What is needed
Report every line of the data that contains the string "instrumentName".

Exercise input
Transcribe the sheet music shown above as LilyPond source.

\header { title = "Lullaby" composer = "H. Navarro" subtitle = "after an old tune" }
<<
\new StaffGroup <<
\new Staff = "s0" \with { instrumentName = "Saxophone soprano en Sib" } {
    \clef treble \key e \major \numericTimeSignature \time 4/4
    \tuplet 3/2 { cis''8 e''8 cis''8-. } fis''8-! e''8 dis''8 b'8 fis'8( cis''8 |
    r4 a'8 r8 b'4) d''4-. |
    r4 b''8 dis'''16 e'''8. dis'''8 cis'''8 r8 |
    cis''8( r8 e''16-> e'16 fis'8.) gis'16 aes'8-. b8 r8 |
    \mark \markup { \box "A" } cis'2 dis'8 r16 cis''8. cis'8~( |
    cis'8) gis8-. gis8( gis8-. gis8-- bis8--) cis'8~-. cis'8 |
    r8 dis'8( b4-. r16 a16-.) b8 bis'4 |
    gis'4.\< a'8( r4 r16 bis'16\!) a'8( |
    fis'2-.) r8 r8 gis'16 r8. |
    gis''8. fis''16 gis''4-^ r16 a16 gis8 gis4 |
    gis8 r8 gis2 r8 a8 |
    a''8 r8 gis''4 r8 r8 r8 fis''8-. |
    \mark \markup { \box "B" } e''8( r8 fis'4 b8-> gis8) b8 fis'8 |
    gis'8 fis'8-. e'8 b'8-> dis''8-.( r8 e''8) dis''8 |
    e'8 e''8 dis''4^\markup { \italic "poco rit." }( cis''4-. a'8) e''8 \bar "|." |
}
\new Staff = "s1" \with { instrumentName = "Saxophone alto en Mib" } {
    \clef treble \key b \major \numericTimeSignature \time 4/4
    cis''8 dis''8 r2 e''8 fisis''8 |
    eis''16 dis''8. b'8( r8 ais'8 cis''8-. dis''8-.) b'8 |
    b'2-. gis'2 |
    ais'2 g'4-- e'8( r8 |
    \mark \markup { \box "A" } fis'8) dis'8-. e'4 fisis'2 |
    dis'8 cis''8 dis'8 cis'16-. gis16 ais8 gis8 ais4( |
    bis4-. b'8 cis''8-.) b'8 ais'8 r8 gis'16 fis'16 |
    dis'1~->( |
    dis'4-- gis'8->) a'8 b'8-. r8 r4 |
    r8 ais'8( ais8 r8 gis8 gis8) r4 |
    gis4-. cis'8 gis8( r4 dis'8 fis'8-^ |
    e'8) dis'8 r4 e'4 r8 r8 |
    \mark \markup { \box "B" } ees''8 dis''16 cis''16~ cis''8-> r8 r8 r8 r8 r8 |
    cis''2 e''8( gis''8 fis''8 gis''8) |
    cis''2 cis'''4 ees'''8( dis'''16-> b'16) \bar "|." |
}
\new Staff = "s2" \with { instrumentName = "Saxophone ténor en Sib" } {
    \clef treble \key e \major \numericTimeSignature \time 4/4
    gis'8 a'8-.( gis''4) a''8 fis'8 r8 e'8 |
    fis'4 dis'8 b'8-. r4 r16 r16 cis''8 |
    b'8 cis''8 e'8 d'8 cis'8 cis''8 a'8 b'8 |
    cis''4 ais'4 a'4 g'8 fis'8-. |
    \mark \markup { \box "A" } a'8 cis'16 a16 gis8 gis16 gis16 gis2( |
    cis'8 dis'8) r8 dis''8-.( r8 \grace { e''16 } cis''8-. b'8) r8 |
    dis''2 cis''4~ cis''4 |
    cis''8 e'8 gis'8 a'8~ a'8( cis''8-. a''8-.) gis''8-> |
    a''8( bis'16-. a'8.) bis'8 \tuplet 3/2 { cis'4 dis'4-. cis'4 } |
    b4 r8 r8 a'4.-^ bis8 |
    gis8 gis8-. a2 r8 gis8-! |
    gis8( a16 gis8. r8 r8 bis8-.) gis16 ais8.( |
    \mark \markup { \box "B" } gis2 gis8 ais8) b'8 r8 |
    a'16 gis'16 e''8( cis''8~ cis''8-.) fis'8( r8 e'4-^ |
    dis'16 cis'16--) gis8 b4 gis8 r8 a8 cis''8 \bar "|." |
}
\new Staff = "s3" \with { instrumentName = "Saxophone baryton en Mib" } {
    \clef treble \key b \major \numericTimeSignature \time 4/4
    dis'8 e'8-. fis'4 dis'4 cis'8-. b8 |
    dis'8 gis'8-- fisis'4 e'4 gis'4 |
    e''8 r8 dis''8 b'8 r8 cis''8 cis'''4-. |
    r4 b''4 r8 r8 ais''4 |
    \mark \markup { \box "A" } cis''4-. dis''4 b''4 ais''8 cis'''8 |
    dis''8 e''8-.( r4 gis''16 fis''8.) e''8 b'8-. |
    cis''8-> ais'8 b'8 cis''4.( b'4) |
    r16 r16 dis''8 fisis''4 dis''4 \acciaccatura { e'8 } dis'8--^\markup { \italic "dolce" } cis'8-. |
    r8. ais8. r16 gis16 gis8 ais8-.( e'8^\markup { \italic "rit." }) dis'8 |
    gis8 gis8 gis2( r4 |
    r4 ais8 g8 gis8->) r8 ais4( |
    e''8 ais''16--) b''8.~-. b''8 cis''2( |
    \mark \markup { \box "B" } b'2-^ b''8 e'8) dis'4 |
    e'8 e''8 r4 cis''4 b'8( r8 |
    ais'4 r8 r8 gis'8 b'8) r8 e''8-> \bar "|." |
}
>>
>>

Task solution
\new Staff = "s0" \with { instrumentName = "Saxophone soprano en Sib" } {
\new Staff = "s1" \with { instrumentName = "Saxophone alto en Mib" } {
\new Staff = "s2" \with { instrumentName = "Saxophone ténor en Sib" } {
\new Staff = "s3" \with { instrumentName = "Saxophone baryton en Mib" } {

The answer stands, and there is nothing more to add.